====== Material provided

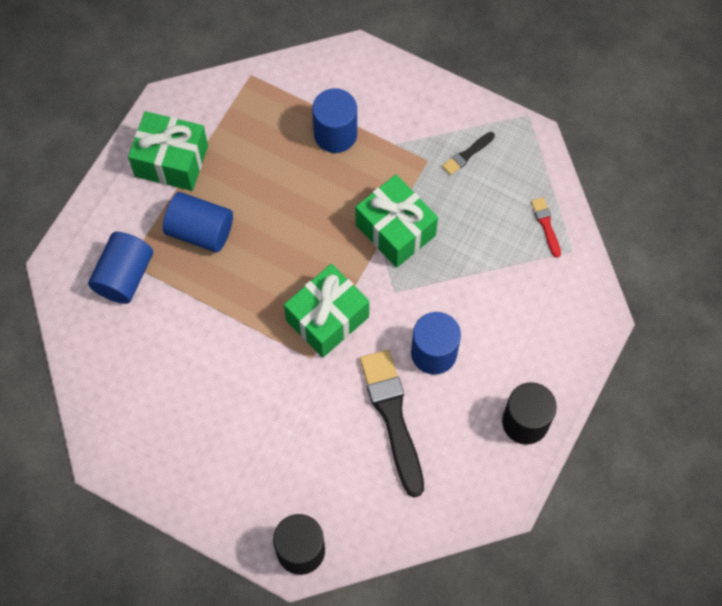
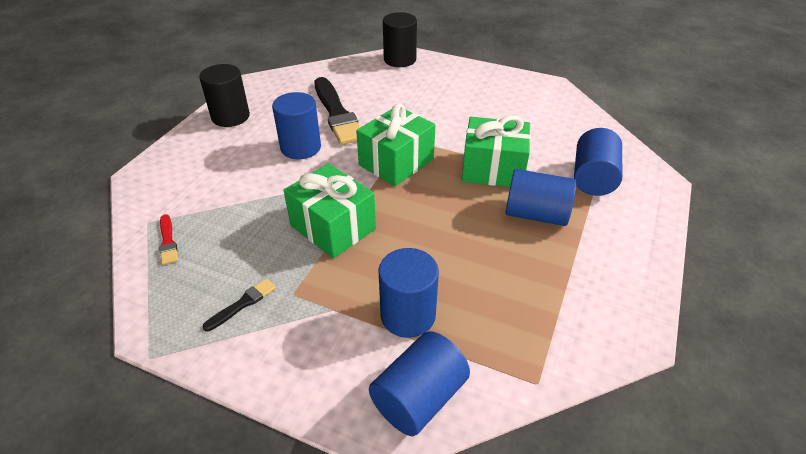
camera: 175 degrees right, 25 degrees down
green gift [128,111,208,191] -> green gift moved to [462,115,531,187]
none -> blue cylinder [369,331,470,436]

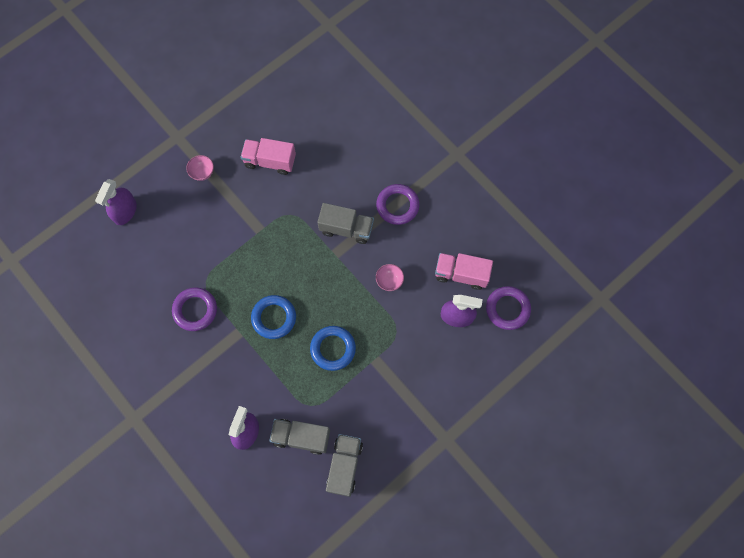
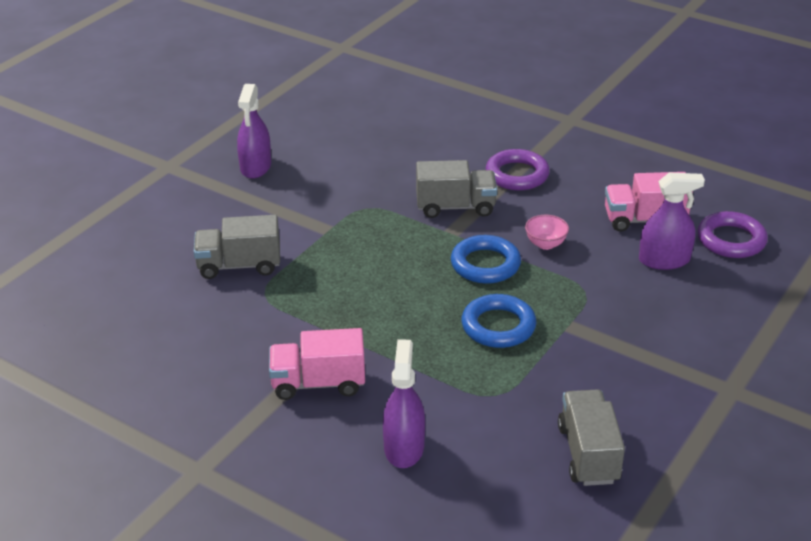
camera: 15 degrees left, 35 degrees down
purple spray bottle [95,179,137,225] -> purple spray bottle moved to [237,84,271,179]
purple ring [172,288,217,331] -> none
pink bowl [186,155,214,181] -> none
pink truck [241,138,296,175] -> pink truck moved to [269,328,365,400]
blue ring [251,295,296,339] -> blue ring moved to [451,235,521,284]
grey truck [269,419,330,455] -> grey truck moved to [194,215,280,279]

============

- [Work instruction] Each line from the one containing "none -> blue cylinder [369,331,470,436]" through the end of the records above is to be retyped exactly, with the pictures omitted and nothing added.

- [Response below]
none -> blue cylinder [369,331,470,436]

camera: 15 degrees left, 35 degrees down
purple spray bottle [95,179,137,225] -> purple spray bottle moved to [237,84,271,179]
purple ring [172,288,217,331] -> none
pink bowl [186,155,214,181] -> none
pink truck [241,138,296,175] -> pink truck moved to [269,328,365,400]
blue ring [251,295,296,339] -> blue ring moved to [451,235,521,284]
grey truck [269,419,330,455] -> grey truck moved to [194,215,280,279]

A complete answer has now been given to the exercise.